- Opening Delimiter -
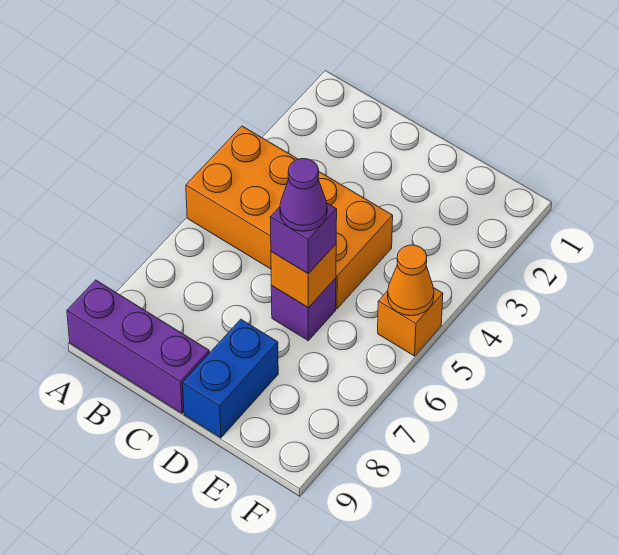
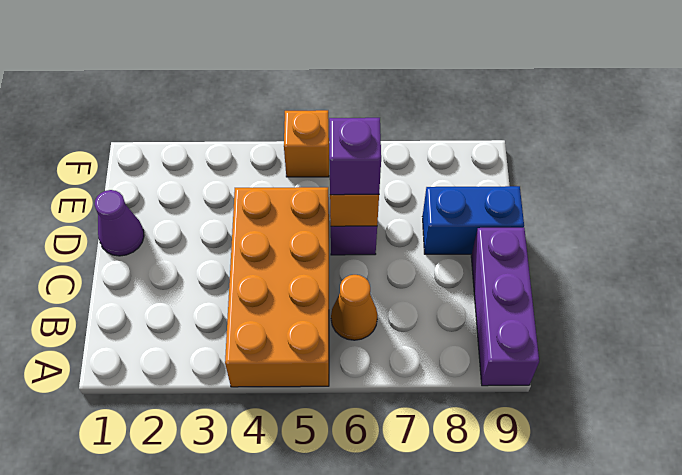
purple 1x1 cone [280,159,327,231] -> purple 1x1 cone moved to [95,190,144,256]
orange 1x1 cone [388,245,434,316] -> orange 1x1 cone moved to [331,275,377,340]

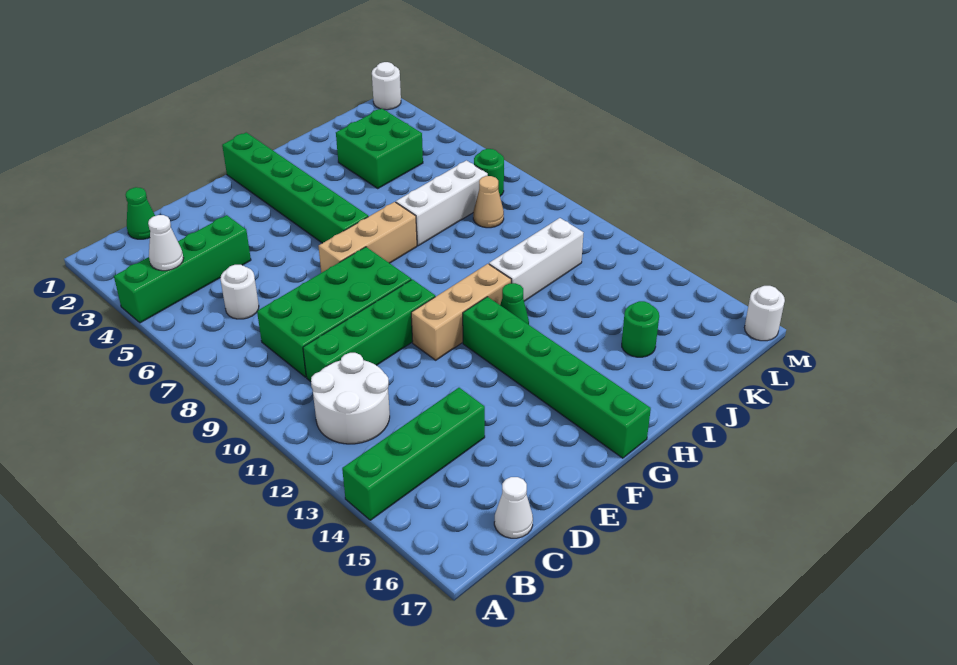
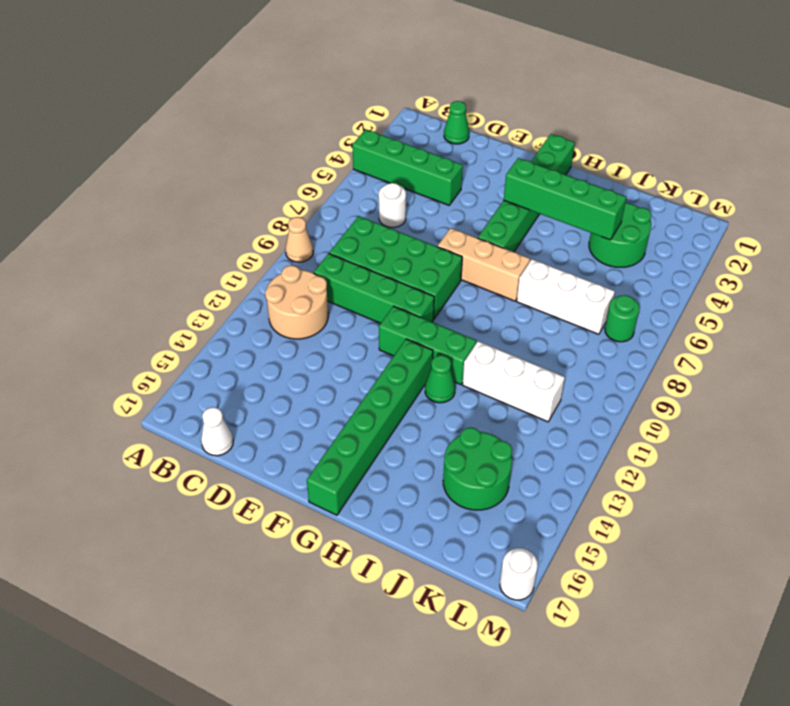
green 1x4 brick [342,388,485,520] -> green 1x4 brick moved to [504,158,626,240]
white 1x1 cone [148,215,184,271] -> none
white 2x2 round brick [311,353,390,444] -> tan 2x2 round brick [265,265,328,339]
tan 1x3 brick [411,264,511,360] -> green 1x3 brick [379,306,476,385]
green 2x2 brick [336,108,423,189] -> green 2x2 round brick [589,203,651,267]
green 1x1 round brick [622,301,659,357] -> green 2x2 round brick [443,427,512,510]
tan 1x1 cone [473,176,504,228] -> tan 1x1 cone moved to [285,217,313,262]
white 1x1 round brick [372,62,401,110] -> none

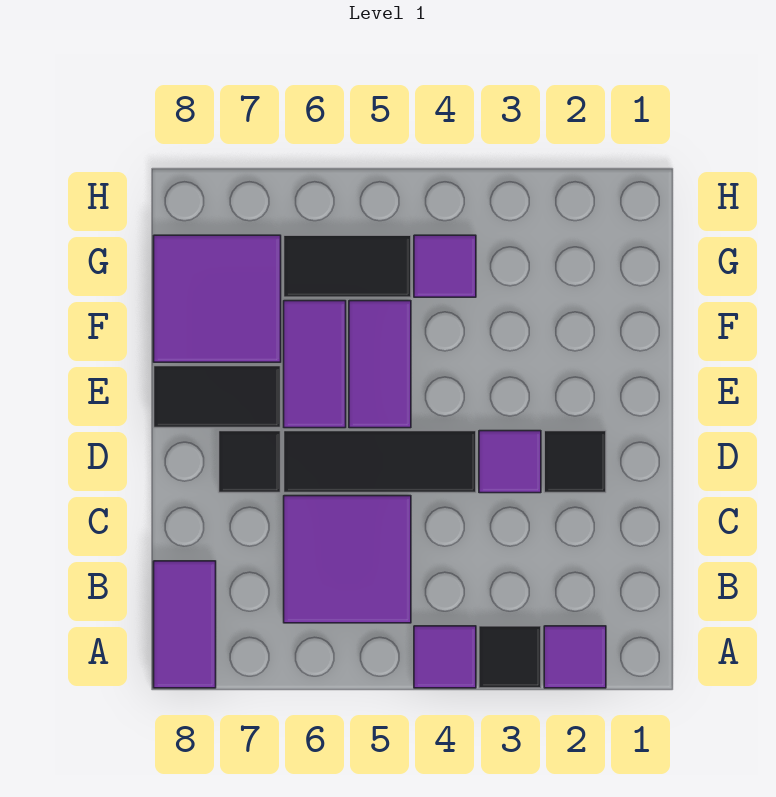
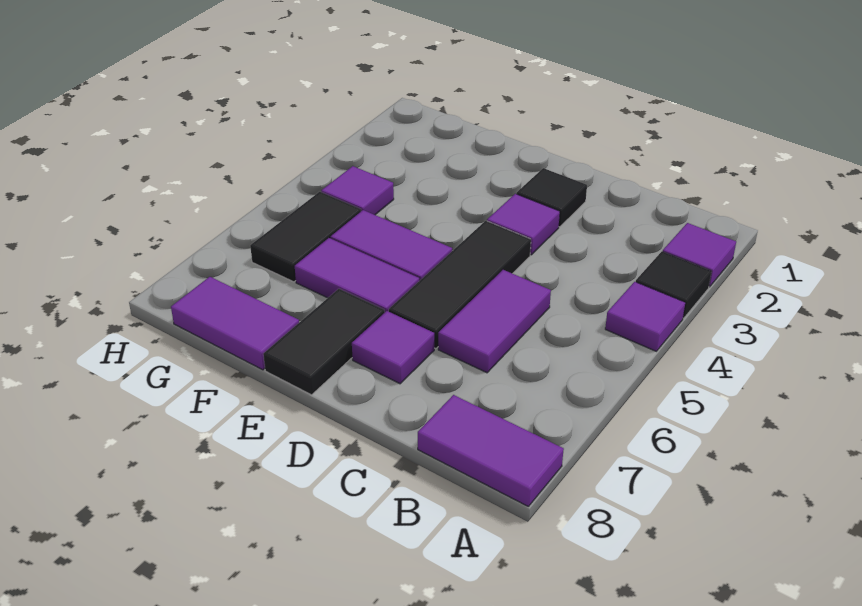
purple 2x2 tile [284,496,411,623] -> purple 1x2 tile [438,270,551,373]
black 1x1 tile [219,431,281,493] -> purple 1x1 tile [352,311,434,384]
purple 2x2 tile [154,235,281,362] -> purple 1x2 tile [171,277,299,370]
- Closing Delimiter -
Request -
Restate word for word every line from the top of the entries above to the line with "green 2x2 brick", inclusive, and skip any pictures.

Answer to this exercise -
purple 1x1 cone [280,159,327,231] -> purple 1x1 cone moved to [95,190,144,256]
orange 1x1 cone [388,245,434,316] -> orange 1x1 cone moved to [331,275,377,340]

green 1x4 brick [342,388,485,520] -> green 1x4 brick moved to [504,158,626,240]
white 1x1 cone [148,215,184,271] -> none
white 2x2 round brick [311,353,390,444] -> tan 2x2 round brick [265,265,328,339]
tan 1x3 brick [411,264,511,360] -> green 1x3 brick [379,306,476,385]
green 2x2 brick [336,108,423,189] -> green 2x2 round brick [589,203,651,267]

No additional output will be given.